▶ [What to work on] Repeat exactly the lines of the entries below from the one with "black toothbrush: 10 -> 12" through the one with "red toothbrush: 10 -> 5", both ends included, and nothing else.

[Excerpts from a dataset]
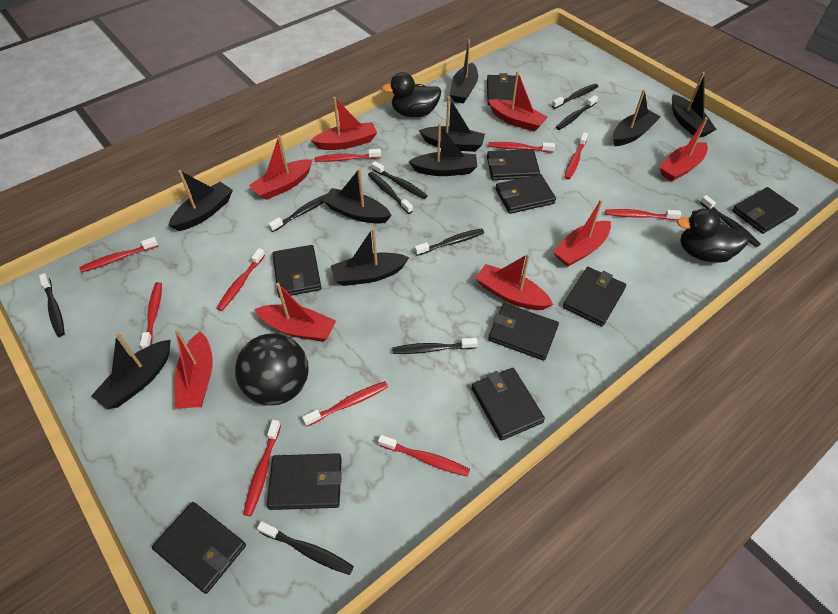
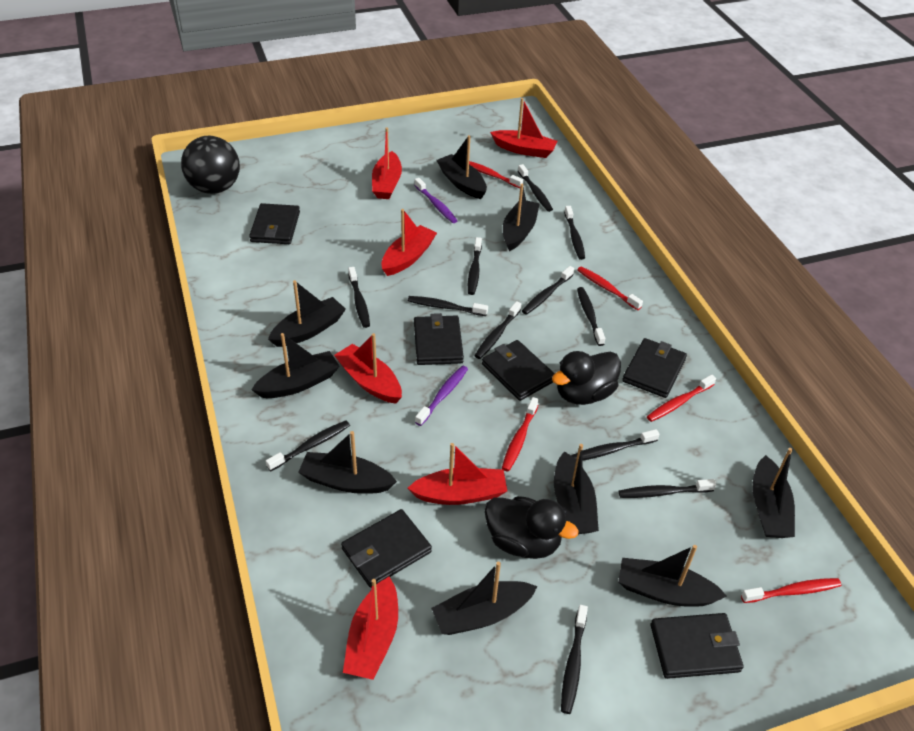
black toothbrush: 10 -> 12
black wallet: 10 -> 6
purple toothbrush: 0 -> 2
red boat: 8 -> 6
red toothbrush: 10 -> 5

...

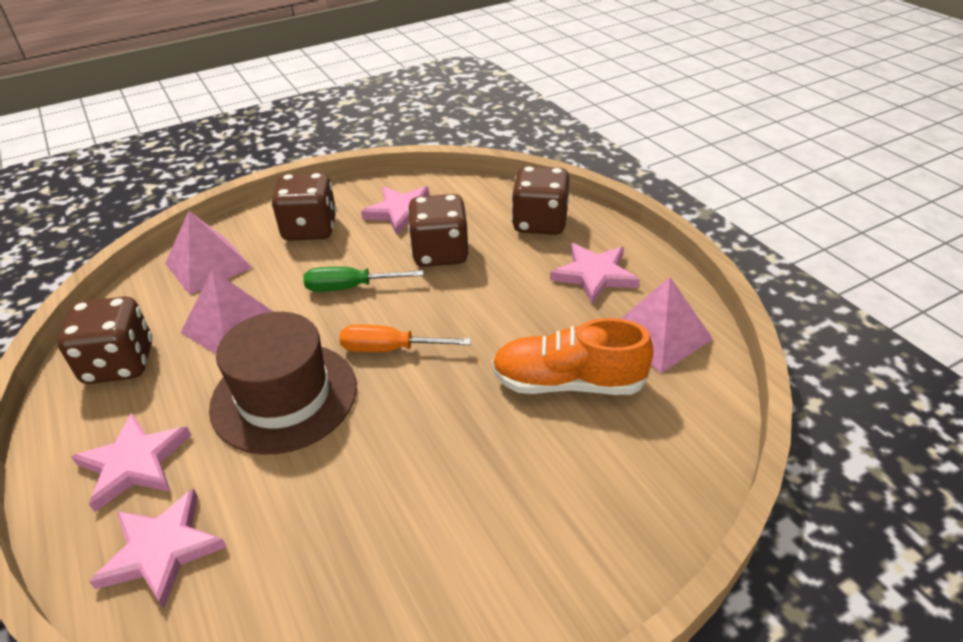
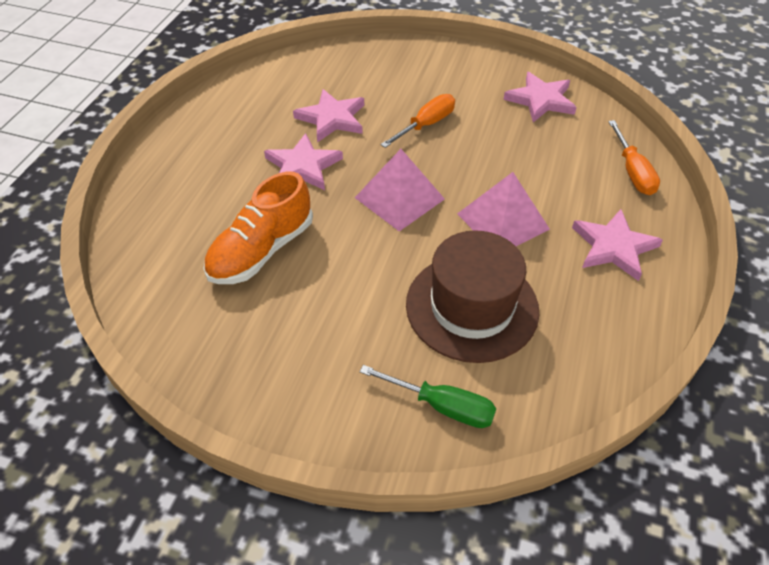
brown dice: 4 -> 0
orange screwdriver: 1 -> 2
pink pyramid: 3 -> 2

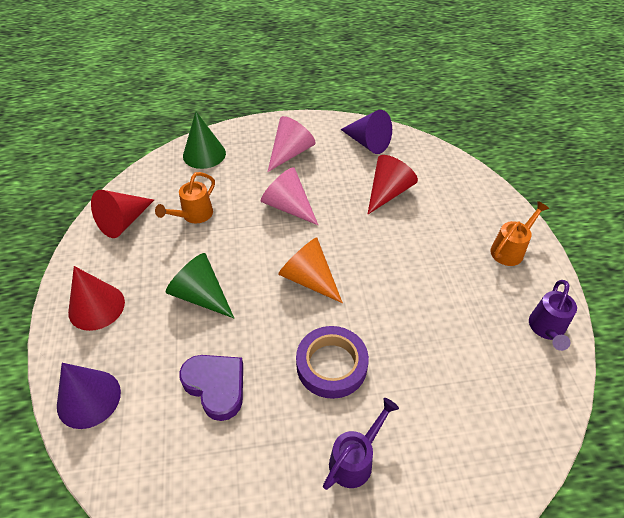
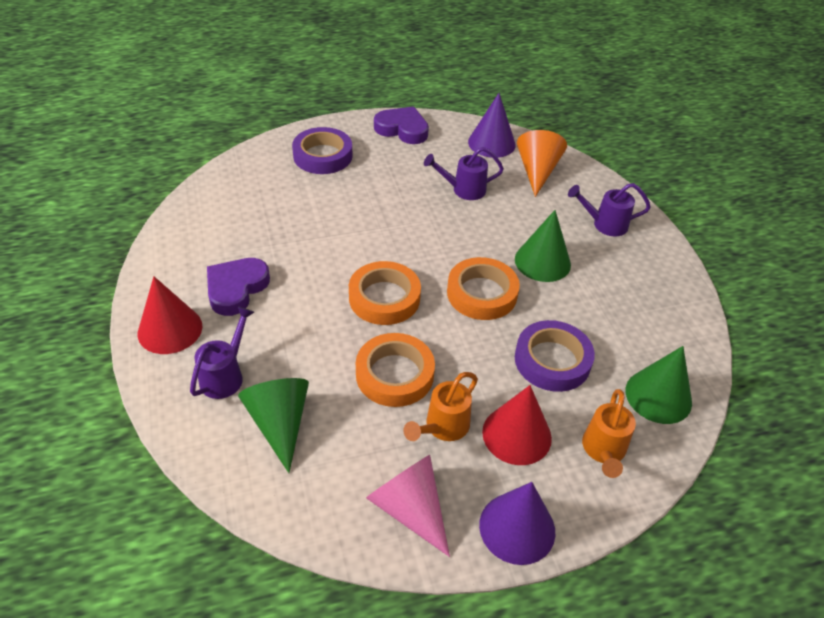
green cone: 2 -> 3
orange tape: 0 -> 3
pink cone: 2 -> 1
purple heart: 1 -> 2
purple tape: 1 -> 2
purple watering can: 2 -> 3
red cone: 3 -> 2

▶ [Response area]
black toothbrush: 10 -> 12
black wallet: 10 -> 6
purple toothbrush: 0 -> 2
red boat: 8 -> 6
red toothbrush: 10 -> 5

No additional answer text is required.